■ WHAT IS BEING ASKED ■
Once the line with "none -> cyan brick A5:A7 level 3" has been located in the records below, set down that line and all subsequent lines exactly, omitting the pictures.
++++++
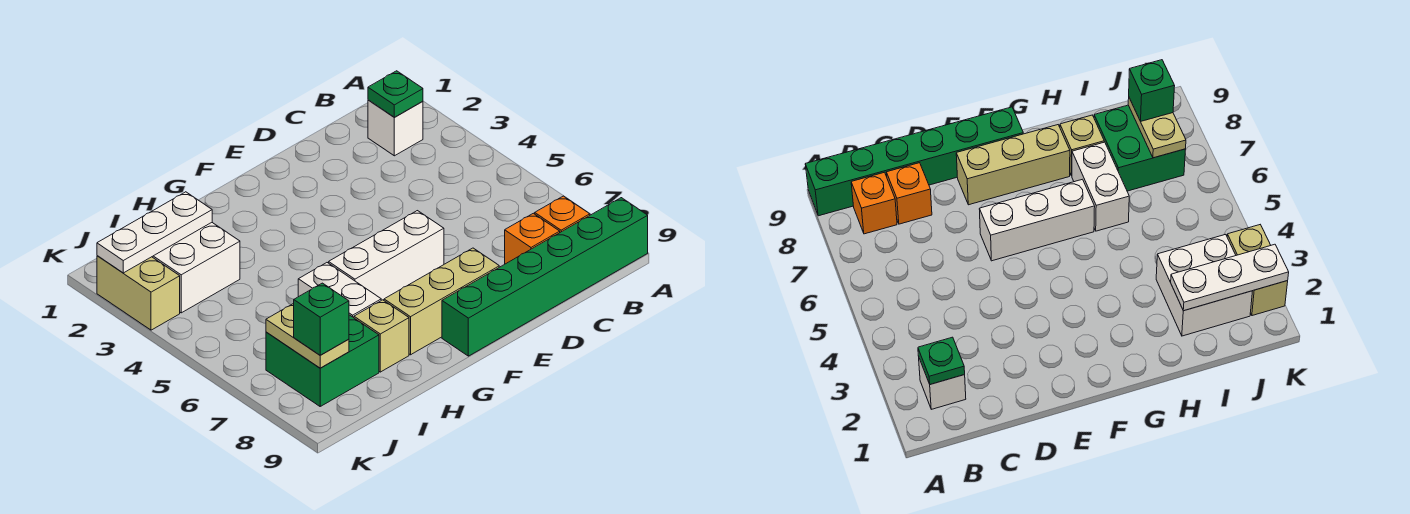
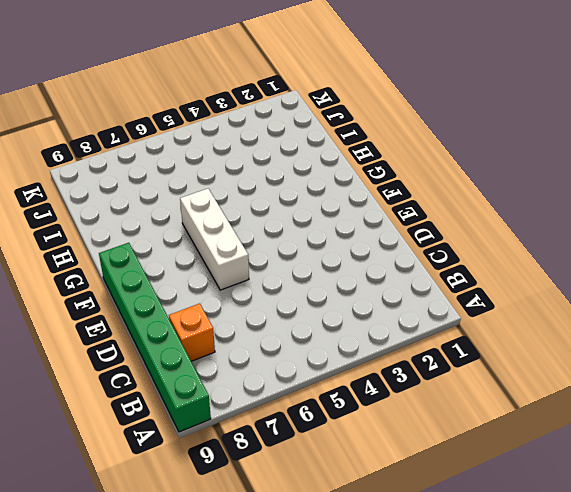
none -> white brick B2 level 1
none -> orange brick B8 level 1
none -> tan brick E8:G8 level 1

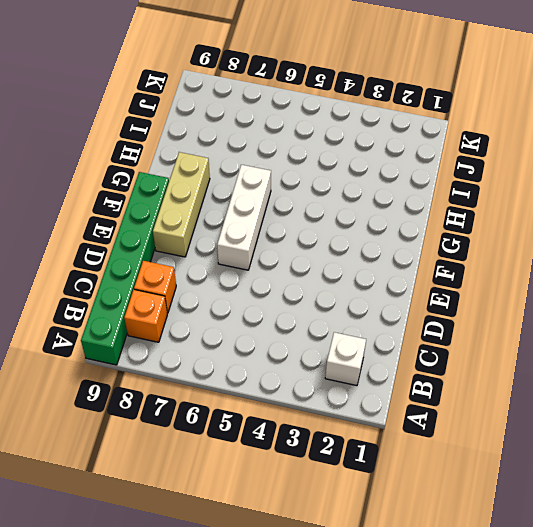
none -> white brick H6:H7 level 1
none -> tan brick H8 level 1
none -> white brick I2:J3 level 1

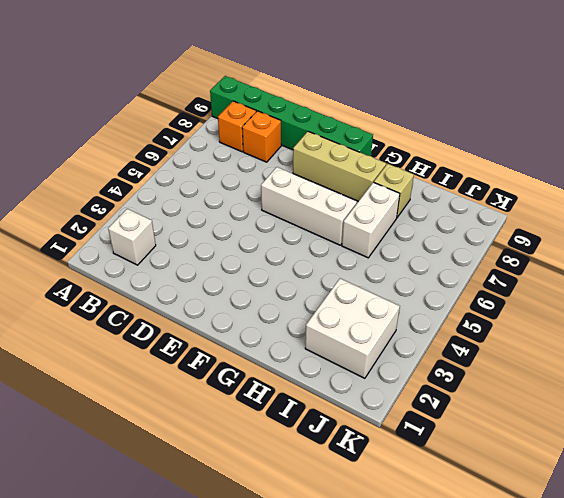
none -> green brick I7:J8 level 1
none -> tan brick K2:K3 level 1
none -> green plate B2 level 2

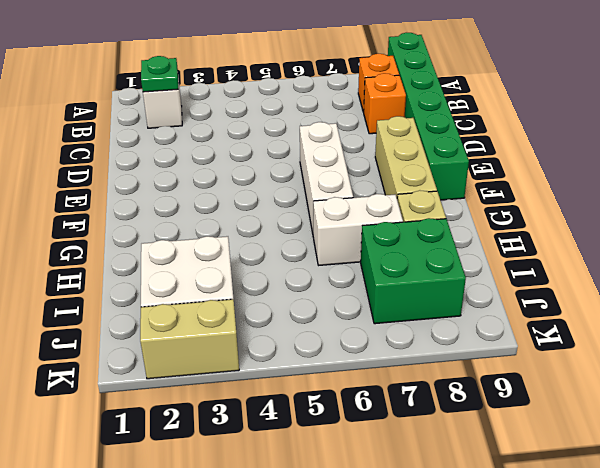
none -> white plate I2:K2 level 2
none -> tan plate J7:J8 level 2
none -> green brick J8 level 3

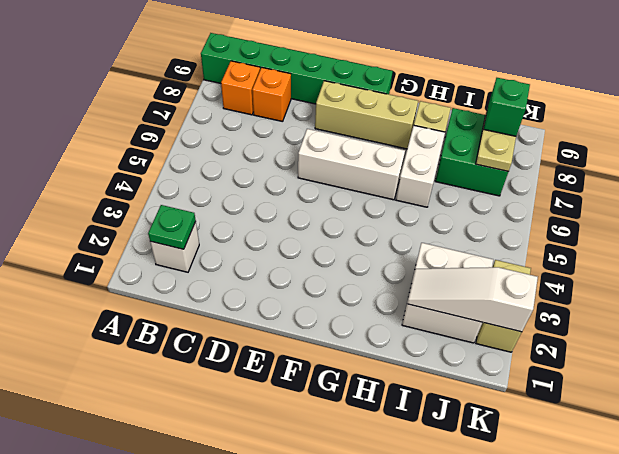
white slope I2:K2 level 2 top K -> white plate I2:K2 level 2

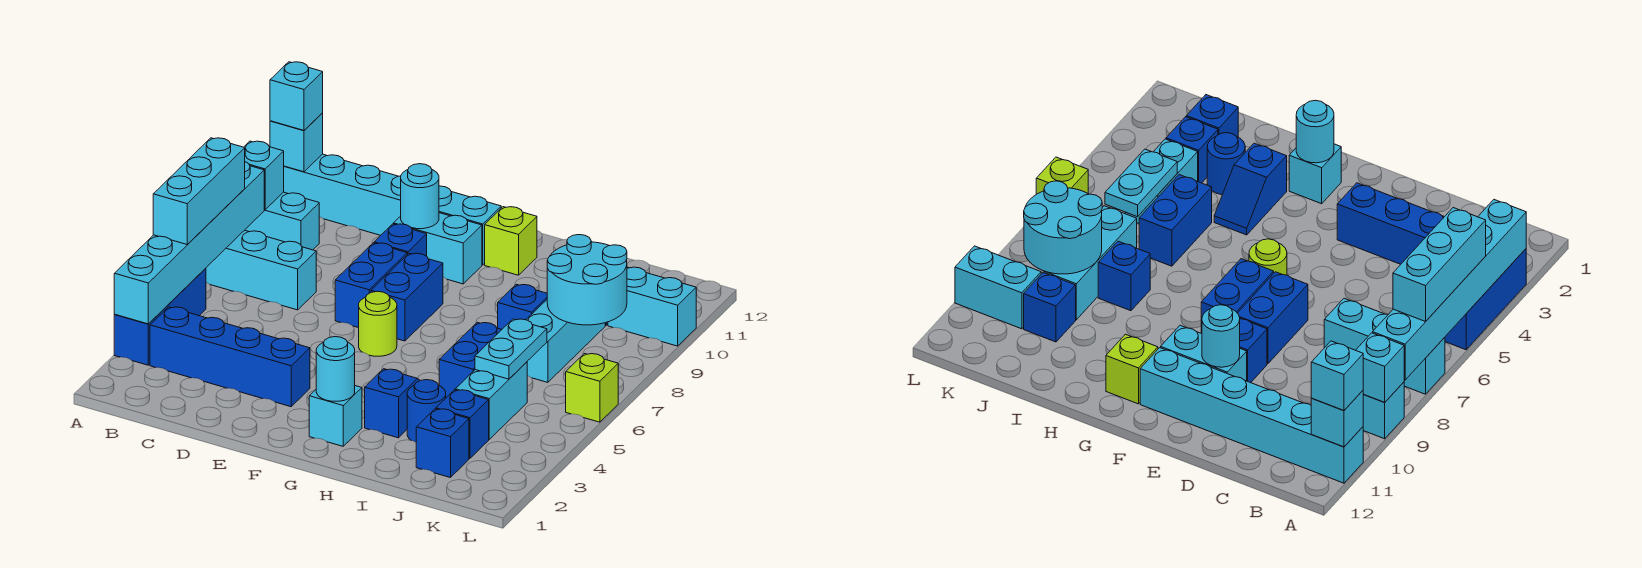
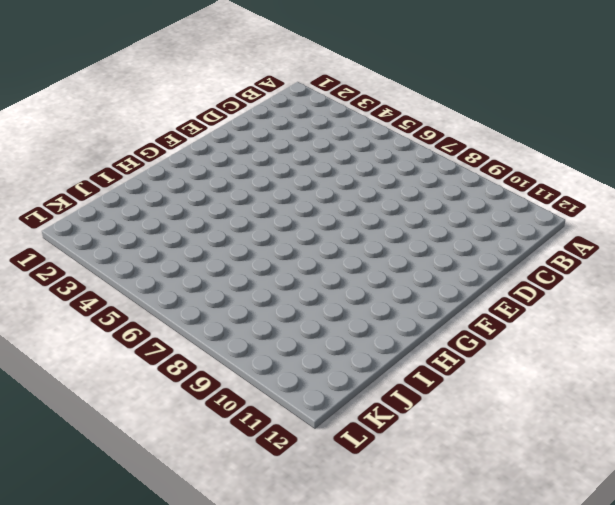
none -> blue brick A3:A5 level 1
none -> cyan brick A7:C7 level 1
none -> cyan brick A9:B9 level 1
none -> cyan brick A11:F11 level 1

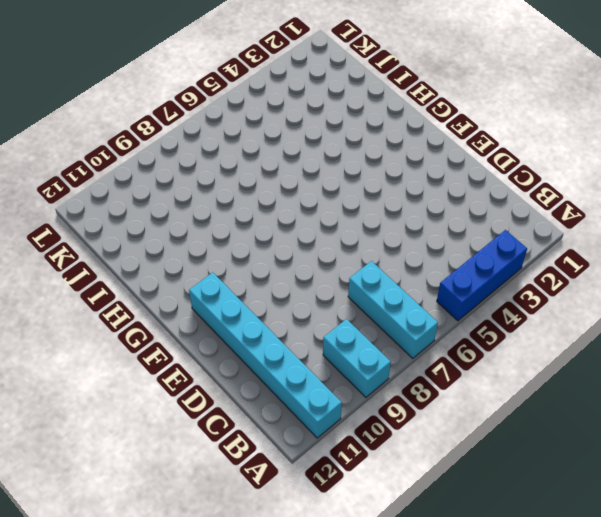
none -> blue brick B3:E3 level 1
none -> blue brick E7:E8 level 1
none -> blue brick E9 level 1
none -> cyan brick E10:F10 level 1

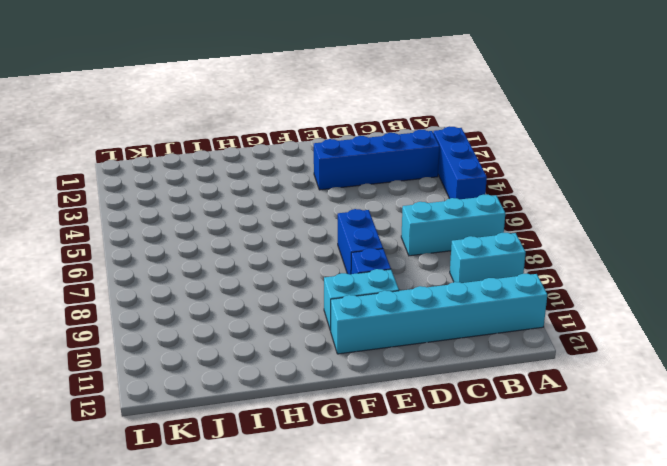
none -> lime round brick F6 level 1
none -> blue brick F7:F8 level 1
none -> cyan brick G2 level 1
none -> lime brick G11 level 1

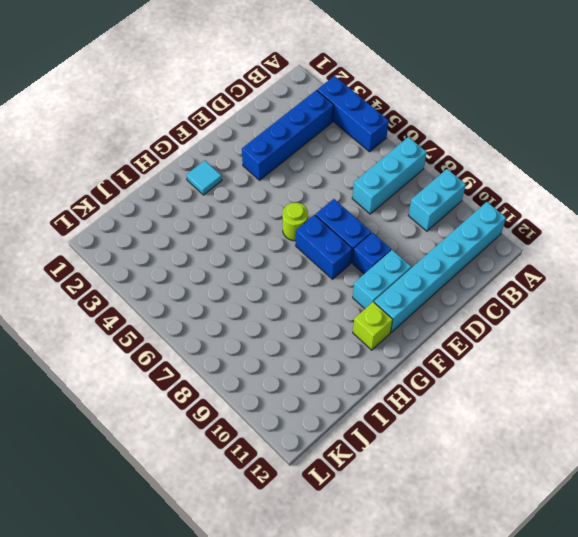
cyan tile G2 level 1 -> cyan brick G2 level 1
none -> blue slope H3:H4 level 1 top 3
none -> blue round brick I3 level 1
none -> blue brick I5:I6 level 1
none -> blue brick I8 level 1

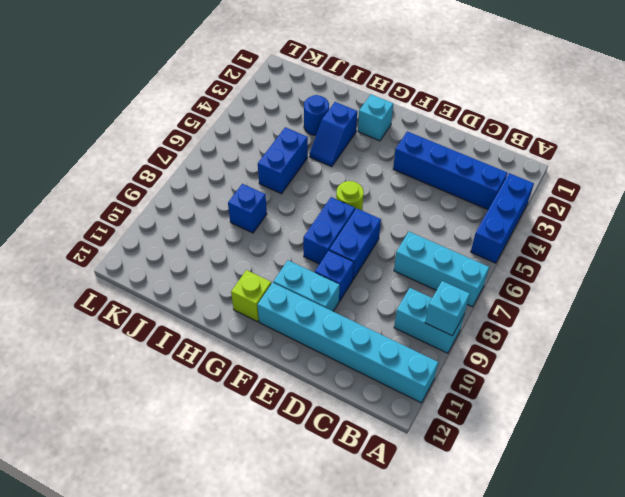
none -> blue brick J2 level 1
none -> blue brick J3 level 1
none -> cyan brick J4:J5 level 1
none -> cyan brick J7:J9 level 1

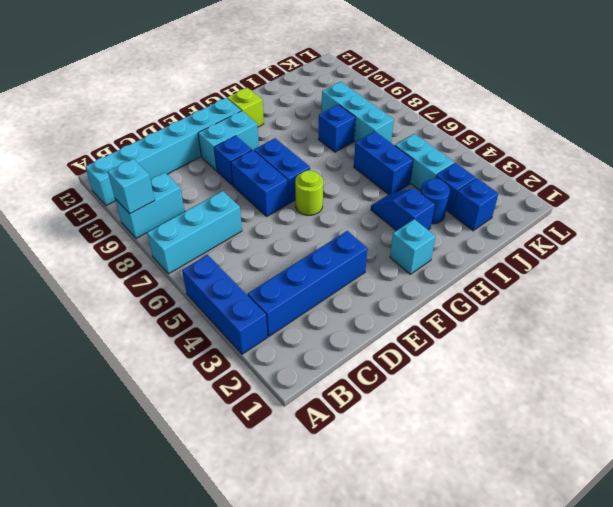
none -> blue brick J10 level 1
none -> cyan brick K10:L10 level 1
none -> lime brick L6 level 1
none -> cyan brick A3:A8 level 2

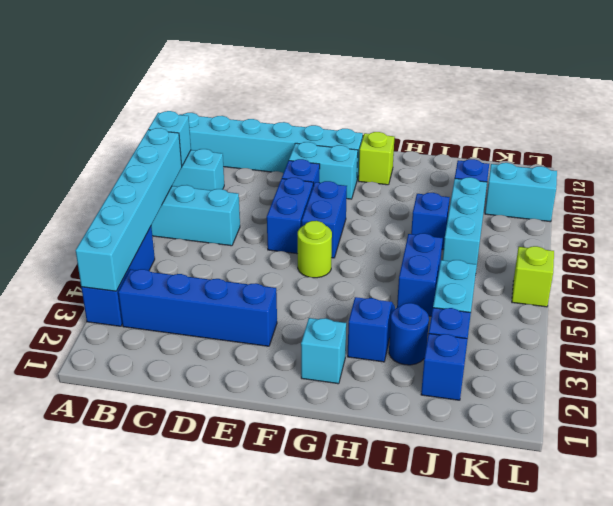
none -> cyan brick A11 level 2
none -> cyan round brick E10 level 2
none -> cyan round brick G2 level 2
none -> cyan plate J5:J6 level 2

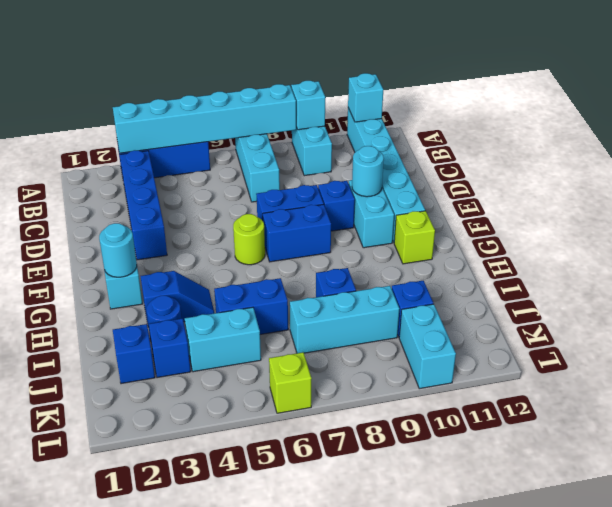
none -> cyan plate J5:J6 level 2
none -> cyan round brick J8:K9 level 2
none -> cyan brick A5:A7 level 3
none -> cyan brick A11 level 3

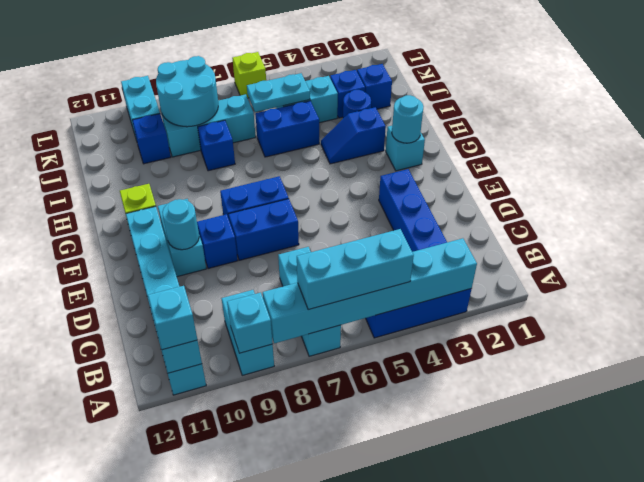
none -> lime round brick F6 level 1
++++++
■ RESULT ■
none -> cyan brick A5:A7 level 3
none -> cyan brick A11 level 3

none -> lime round brick F6 level 1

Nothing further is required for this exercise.